Start of Data for this exercise

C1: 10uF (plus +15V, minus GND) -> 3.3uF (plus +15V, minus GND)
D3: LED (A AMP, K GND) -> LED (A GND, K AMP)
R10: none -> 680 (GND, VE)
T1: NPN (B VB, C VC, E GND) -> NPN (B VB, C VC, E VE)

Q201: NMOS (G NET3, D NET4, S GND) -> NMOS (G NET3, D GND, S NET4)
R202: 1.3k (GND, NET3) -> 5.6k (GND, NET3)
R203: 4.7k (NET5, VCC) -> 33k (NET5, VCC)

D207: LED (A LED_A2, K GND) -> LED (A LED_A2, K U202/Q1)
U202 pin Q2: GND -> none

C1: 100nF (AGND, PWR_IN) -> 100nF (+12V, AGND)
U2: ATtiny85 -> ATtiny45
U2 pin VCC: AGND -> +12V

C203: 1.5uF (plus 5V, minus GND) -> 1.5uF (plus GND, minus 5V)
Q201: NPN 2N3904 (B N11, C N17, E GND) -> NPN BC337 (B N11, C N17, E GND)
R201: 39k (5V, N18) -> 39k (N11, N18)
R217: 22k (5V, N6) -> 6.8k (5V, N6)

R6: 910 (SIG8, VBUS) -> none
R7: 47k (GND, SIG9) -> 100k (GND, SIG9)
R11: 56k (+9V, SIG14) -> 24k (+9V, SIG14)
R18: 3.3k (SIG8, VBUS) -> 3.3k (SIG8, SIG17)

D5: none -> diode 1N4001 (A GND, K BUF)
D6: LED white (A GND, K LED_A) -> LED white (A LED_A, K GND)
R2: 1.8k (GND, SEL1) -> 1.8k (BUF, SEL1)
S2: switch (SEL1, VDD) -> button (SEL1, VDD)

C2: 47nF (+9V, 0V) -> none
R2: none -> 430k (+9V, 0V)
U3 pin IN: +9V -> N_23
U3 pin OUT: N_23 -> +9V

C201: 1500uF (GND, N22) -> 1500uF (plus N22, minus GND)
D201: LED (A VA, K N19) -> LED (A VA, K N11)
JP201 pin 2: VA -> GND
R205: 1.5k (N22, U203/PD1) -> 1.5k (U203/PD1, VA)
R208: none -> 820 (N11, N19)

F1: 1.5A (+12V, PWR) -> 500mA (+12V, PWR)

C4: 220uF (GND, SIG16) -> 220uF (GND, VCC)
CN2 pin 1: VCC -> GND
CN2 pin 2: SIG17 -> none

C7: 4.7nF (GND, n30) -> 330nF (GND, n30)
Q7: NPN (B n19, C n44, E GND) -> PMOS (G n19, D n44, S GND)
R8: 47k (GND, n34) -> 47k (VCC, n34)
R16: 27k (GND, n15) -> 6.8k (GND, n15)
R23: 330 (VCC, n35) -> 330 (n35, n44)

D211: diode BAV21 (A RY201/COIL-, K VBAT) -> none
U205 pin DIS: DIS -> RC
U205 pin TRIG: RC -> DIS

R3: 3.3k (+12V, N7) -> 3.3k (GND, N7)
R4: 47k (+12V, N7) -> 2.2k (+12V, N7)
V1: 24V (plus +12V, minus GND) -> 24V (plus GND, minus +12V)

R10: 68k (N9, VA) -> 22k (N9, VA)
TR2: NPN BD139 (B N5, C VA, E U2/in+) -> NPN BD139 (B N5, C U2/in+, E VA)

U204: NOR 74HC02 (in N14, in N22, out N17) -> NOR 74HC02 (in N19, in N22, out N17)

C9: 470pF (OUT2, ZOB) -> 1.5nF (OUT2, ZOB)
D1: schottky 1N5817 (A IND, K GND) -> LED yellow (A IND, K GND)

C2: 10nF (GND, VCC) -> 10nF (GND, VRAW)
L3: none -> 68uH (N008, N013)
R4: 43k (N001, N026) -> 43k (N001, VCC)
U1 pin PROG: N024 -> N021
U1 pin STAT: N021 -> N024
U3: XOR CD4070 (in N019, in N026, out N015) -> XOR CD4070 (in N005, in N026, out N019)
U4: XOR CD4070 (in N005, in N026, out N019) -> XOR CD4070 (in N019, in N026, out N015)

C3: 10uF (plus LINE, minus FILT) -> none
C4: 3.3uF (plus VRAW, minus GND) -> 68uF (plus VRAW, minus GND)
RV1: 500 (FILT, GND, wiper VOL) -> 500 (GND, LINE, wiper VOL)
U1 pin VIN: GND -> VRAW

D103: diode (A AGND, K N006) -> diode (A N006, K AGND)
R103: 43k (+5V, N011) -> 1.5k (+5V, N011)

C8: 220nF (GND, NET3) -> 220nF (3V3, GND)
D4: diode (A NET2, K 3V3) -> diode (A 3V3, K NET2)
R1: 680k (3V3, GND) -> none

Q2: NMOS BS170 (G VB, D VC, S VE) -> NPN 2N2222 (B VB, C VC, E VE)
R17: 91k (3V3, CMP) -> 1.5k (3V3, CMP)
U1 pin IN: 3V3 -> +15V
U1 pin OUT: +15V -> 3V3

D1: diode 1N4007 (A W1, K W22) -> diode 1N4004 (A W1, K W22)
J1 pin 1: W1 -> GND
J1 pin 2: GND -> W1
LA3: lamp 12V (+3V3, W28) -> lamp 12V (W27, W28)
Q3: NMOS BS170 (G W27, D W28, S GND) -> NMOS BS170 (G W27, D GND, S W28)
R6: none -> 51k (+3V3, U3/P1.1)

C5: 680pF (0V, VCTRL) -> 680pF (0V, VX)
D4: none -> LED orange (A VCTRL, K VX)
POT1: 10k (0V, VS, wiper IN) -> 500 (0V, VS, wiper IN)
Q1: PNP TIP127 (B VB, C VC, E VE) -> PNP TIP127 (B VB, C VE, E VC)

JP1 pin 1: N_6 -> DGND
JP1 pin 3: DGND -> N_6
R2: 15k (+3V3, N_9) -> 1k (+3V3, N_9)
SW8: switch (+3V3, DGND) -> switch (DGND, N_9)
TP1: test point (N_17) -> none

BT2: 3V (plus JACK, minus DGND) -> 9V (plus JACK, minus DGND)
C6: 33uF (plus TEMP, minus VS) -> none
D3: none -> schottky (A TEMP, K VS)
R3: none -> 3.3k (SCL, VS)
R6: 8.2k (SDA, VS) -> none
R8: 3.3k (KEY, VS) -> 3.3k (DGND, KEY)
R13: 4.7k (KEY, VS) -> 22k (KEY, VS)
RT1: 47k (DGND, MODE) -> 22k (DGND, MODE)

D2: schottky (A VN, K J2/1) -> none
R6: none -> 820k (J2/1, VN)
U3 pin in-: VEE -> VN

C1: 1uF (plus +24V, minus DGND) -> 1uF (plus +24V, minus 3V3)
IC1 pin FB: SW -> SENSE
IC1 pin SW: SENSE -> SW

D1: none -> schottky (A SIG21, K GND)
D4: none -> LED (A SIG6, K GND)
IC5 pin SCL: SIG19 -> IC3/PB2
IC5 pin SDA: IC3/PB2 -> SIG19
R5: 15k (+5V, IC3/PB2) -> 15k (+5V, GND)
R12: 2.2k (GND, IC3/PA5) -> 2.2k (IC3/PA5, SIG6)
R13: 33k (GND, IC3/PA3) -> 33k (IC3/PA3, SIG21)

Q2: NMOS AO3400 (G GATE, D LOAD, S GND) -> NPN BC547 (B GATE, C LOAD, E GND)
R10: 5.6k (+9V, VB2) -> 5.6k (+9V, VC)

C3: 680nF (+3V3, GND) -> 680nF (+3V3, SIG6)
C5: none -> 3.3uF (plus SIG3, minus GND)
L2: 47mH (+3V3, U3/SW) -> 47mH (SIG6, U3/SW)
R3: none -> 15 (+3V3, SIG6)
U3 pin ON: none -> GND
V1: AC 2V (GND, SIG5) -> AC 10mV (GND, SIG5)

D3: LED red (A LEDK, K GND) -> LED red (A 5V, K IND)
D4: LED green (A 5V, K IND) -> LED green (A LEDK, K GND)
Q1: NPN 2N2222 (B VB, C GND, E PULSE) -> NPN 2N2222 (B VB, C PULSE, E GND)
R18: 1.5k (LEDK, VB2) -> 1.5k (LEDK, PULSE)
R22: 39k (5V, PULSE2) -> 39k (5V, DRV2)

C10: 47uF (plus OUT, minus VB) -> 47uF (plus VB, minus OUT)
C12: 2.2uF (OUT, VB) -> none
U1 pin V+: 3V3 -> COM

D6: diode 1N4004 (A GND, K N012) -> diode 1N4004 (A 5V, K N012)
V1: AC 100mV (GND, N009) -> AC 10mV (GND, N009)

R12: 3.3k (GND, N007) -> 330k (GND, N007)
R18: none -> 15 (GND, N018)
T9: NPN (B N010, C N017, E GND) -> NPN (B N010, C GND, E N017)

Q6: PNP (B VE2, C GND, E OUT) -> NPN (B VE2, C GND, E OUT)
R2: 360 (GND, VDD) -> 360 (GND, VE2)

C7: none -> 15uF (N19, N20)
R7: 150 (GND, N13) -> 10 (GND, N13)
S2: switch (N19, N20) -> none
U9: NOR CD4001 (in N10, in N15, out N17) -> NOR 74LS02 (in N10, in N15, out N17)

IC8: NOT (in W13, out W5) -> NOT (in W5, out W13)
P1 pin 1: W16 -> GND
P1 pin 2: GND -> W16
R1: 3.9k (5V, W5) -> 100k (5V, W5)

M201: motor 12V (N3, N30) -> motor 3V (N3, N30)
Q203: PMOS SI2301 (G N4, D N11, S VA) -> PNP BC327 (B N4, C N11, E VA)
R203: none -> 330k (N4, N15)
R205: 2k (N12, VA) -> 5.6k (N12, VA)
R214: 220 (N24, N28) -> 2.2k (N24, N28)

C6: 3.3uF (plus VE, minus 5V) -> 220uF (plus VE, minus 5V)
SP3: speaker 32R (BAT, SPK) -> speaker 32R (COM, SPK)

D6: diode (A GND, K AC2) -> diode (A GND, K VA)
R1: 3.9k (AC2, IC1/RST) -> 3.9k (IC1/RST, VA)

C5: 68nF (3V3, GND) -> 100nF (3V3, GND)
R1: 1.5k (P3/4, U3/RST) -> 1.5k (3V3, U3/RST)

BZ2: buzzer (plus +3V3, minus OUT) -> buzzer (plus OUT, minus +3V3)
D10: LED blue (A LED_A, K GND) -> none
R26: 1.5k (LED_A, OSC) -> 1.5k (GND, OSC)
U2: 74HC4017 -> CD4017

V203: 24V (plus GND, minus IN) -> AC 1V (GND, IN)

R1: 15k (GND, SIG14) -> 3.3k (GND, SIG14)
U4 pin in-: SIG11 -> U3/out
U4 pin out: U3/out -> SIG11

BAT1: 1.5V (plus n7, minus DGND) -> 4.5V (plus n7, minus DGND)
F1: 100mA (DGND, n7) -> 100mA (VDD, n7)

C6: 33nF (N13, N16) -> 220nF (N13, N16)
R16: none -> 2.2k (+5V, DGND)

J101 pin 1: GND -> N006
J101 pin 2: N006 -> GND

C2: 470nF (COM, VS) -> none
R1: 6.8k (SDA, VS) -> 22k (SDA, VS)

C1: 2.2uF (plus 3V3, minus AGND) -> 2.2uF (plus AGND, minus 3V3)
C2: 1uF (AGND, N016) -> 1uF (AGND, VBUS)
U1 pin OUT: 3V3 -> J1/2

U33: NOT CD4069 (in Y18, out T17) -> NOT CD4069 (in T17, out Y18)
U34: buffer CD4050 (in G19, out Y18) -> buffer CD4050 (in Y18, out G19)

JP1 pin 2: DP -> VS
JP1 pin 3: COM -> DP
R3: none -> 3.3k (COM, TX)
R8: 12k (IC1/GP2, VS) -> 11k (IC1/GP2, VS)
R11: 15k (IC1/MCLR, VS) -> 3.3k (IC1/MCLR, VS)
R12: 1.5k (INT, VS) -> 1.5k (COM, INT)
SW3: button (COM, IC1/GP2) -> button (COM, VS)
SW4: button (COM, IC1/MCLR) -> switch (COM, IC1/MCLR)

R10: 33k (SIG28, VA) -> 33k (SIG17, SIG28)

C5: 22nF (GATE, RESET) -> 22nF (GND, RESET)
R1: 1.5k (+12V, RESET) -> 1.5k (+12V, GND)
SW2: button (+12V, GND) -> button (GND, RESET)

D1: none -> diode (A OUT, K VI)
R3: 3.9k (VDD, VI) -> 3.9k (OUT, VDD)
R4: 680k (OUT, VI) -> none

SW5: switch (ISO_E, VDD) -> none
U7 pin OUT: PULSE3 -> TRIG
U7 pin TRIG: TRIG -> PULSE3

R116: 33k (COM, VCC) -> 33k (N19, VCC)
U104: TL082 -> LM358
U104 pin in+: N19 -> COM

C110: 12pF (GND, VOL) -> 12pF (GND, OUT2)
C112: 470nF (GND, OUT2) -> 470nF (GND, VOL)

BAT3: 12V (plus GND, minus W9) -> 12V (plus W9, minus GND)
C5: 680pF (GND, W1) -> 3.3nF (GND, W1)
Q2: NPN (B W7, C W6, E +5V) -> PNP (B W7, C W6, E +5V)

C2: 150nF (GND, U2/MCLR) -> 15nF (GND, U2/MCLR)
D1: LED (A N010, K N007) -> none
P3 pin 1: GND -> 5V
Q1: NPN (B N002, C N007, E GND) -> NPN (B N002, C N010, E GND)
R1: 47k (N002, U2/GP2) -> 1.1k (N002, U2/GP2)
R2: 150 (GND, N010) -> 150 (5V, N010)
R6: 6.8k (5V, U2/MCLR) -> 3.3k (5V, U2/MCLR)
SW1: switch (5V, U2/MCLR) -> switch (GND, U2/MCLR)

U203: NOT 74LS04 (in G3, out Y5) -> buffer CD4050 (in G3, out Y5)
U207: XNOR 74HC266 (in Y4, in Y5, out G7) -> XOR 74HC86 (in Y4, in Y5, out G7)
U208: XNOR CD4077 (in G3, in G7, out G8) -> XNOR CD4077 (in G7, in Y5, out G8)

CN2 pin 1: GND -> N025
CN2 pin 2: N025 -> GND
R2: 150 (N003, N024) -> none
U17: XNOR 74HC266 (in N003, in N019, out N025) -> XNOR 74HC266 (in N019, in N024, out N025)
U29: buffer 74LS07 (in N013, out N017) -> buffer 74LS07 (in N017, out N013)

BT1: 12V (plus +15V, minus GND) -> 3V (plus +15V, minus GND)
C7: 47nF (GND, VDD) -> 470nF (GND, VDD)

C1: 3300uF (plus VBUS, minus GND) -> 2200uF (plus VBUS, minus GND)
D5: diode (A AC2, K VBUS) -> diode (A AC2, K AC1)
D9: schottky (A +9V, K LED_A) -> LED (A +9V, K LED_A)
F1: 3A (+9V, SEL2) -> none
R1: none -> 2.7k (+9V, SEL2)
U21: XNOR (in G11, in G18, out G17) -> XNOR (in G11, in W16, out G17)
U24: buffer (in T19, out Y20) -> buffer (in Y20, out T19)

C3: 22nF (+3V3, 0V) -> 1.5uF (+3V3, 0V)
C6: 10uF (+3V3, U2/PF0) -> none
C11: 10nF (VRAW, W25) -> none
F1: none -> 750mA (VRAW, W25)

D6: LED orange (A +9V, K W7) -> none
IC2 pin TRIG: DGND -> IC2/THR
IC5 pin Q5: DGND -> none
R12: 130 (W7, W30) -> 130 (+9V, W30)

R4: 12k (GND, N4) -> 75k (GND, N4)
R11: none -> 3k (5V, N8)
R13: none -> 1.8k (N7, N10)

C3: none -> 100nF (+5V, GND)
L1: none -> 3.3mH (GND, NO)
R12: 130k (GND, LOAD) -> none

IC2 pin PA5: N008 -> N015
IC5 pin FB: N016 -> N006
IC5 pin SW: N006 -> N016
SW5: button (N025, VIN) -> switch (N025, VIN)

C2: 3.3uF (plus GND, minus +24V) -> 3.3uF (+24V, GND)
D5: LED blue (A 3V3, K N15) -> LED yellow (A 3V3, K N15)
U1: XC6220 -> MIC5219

End of Data for this exercise

▶ _Task instructions_
Every line of the records above where the string "GATE" is found should be copied.

▶ _Exercise response_
Q2: NMOS AO3400 (G GATE, D LOAD, S GND) -> NPN BC547 (B GATE, C LOAD, E GND)
C5: 22nF (GATE, RESET) -> 22nF (GND, RESET)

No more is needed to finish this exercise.